(The records begins)

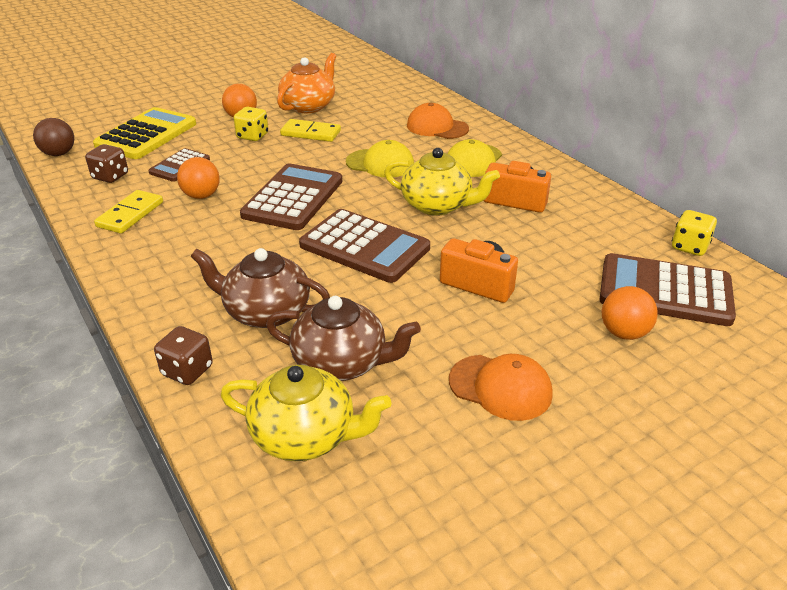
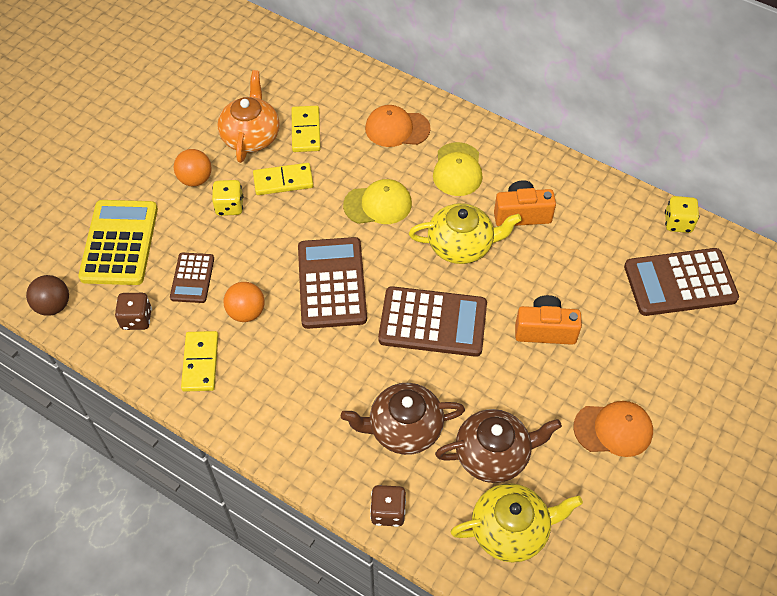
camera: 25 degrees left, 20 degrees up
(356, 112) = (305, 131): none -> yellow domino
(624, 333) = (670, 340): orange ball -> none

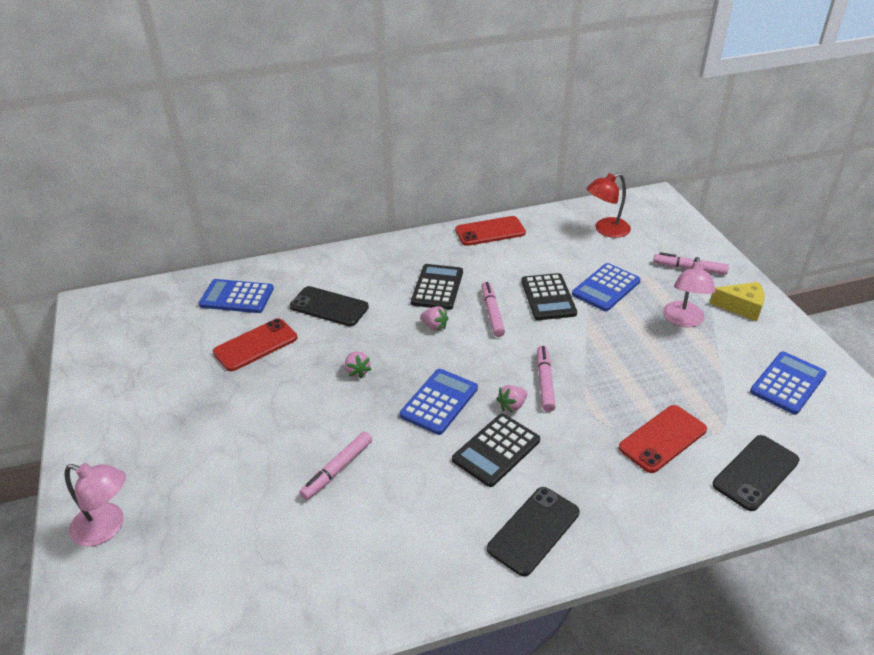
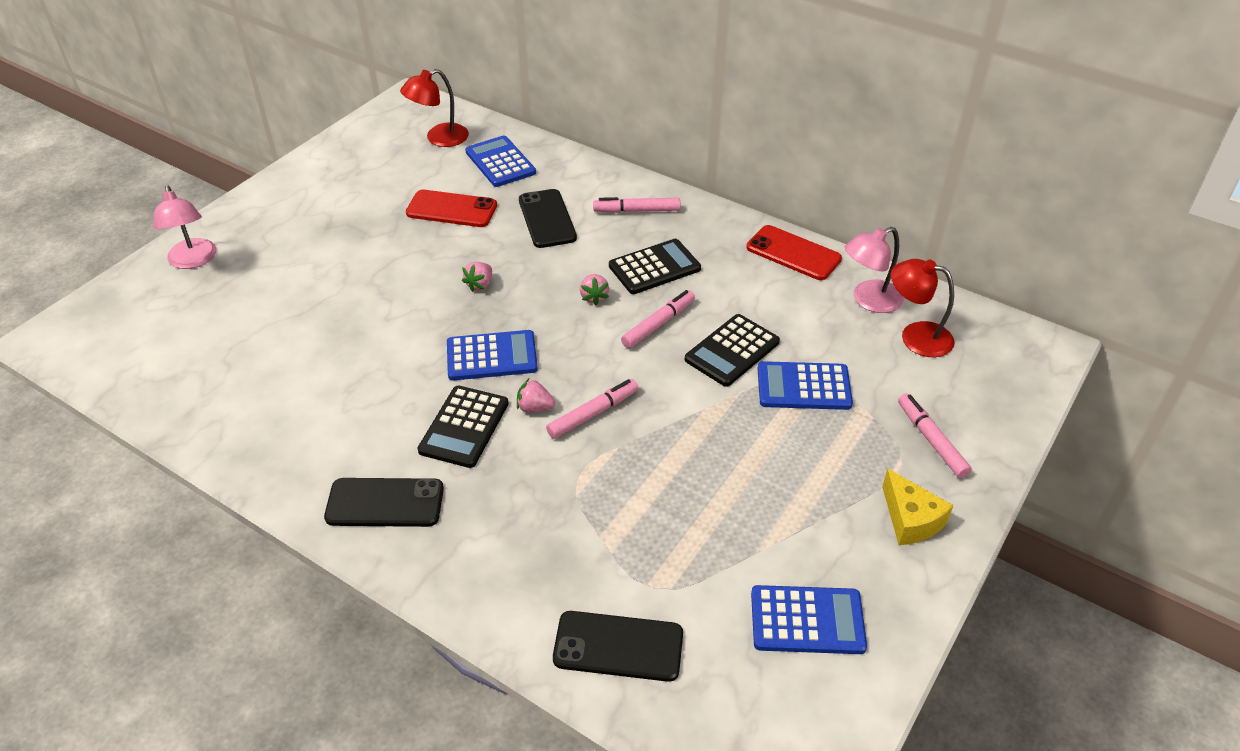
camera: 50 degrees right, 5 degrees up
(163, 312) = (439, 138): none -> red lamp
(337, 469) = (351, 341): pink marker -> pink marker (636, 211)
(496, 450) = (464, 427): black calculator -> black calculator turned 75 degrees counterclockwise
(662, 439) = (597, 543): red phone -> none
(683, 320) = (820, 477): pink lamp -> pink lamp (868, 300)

(The records ends)
(The records begins)

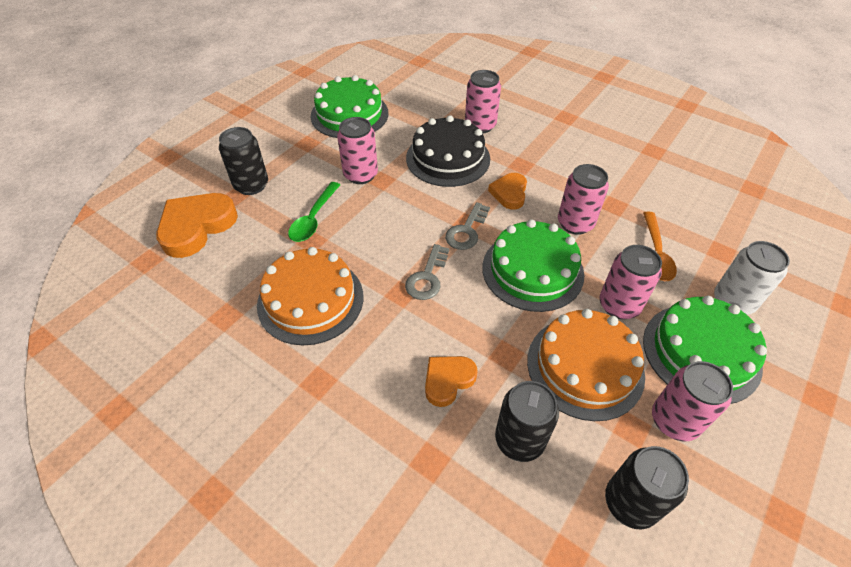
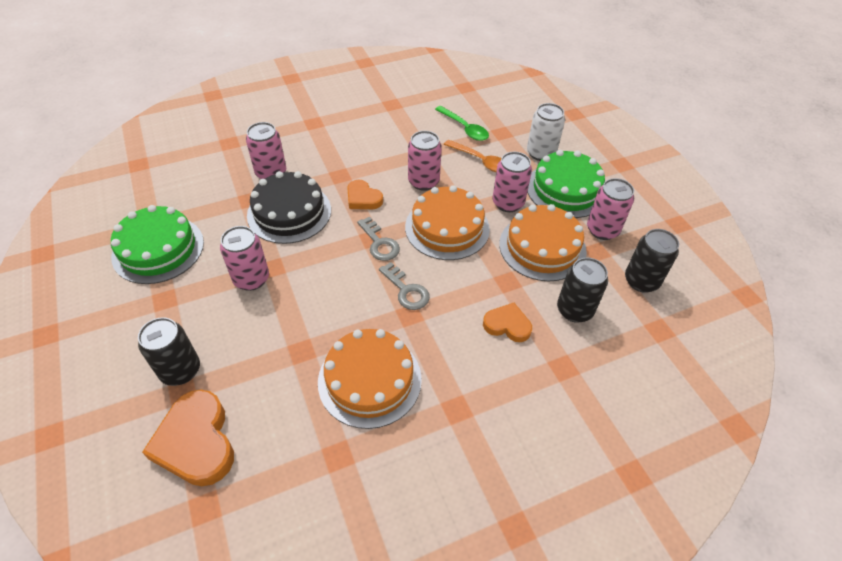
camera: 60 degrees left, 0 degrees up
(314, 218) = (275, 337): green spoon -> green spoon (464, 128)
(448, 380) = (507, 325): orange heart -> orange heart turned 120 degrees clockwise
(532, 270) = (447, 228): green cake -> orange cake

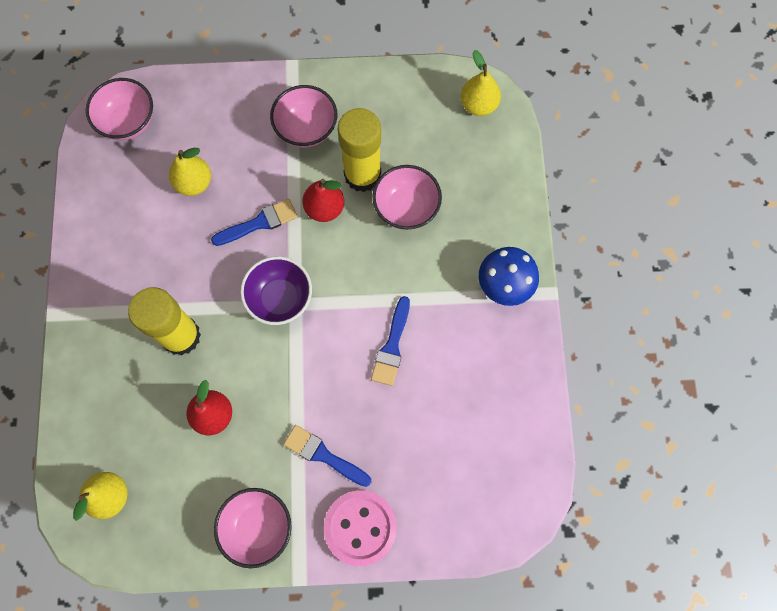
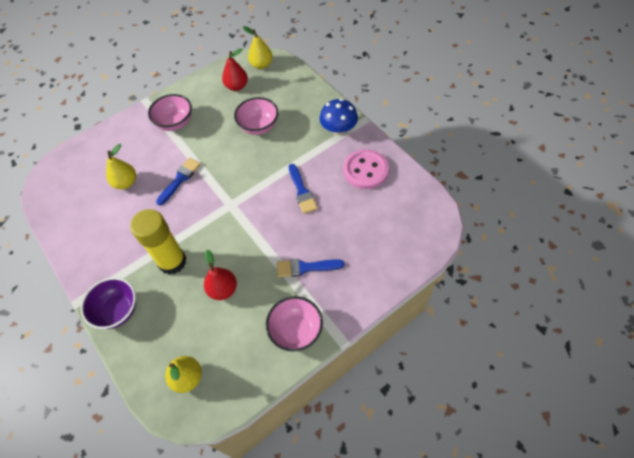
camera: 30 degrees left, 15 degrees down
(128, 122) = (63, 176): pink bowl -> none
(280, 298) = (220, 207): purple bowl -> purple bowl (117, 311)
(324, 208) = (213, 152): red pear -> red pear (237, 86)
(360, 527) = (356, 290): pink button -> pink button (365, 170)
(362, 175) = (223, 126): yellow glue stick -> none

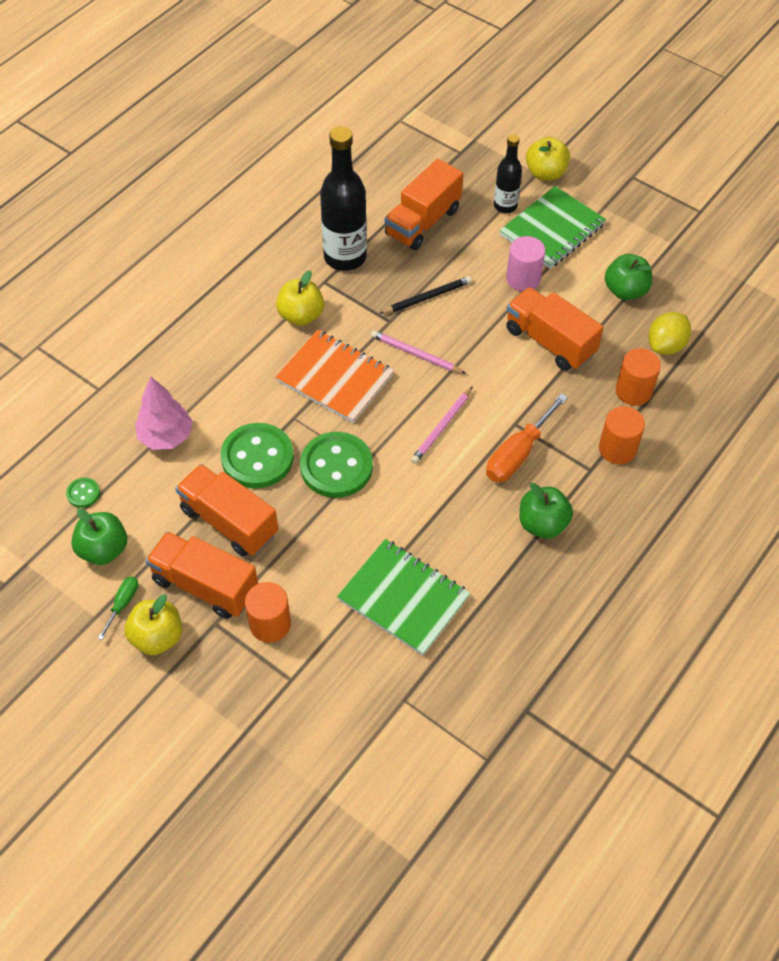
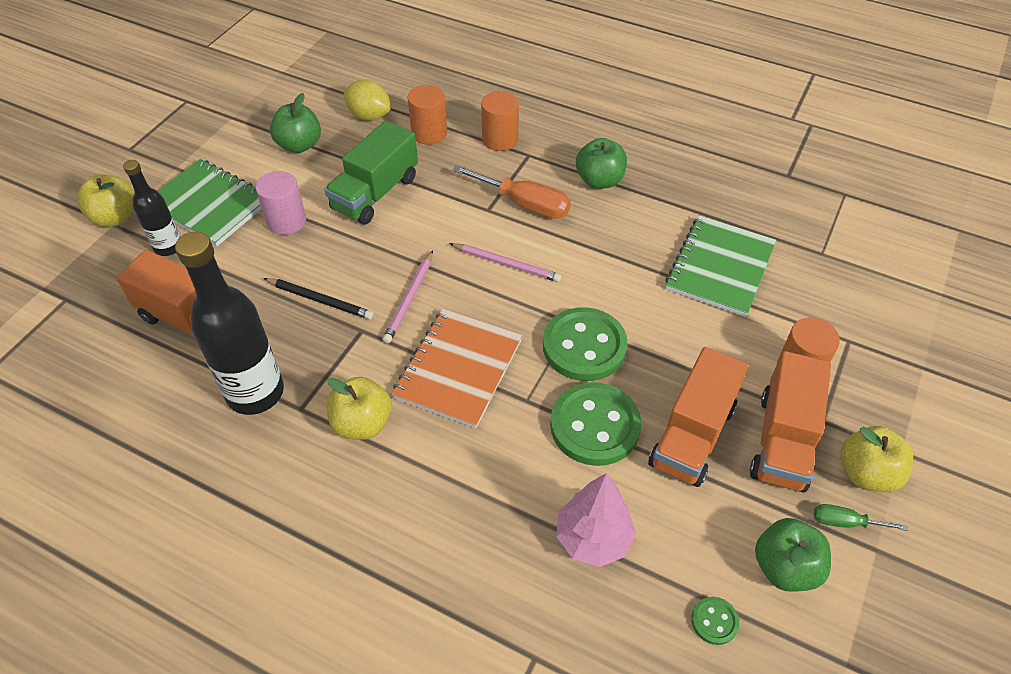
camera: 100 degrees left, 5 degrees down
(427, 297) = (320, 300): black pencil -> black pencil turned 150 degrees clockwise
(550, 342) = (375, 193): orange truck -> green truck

(The records ends)
(The records begins)

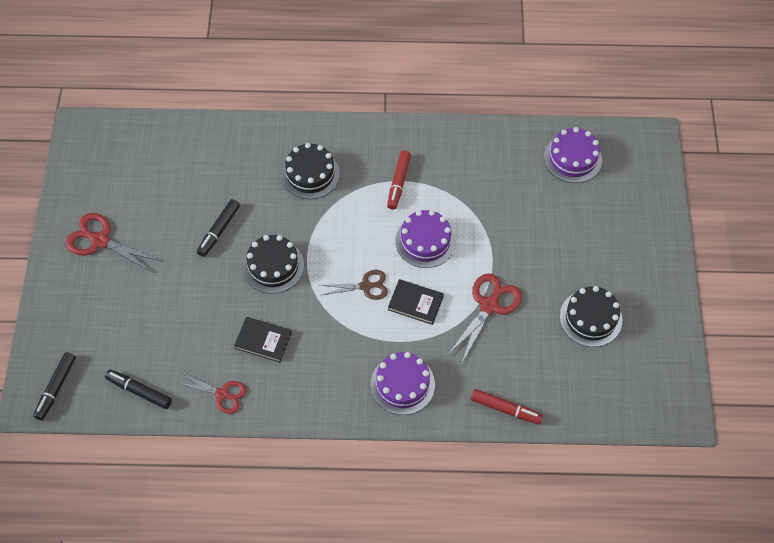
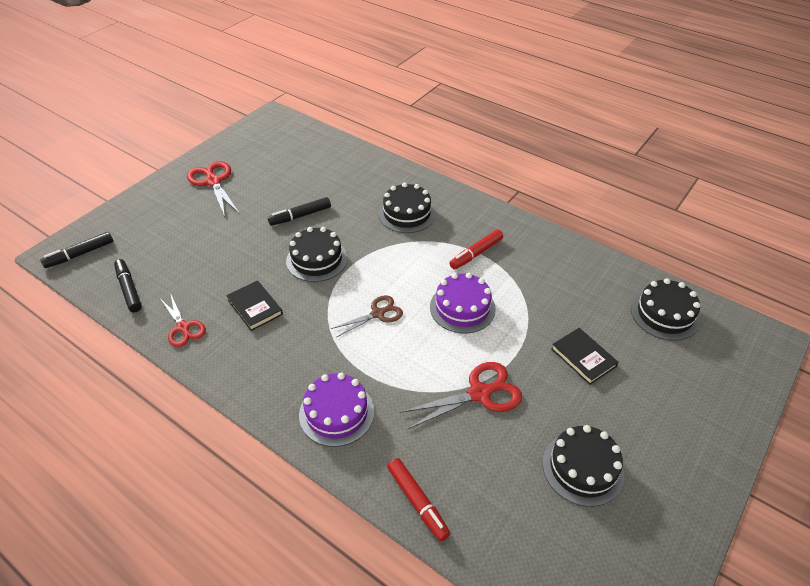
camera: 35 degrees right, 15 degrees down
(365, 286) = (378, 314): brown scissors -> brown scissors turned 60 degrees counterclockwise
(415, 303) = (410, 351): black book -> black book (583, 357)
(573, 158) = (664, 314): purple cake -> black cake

(The records ends)

_Work instruction_:
Within the listing above, locate the line containing "(415, 303) = (410, 351): black" and the line containing "(573, 158) = (664, 314): purple". Reproduce those two lines and all lines between them exactly, with nothing added.

_Solution for this exercise_:
(415, 303) = (410, 351): black book -> black book (583, 357)
(573, 158) = (664, 314): purple cake -> black cake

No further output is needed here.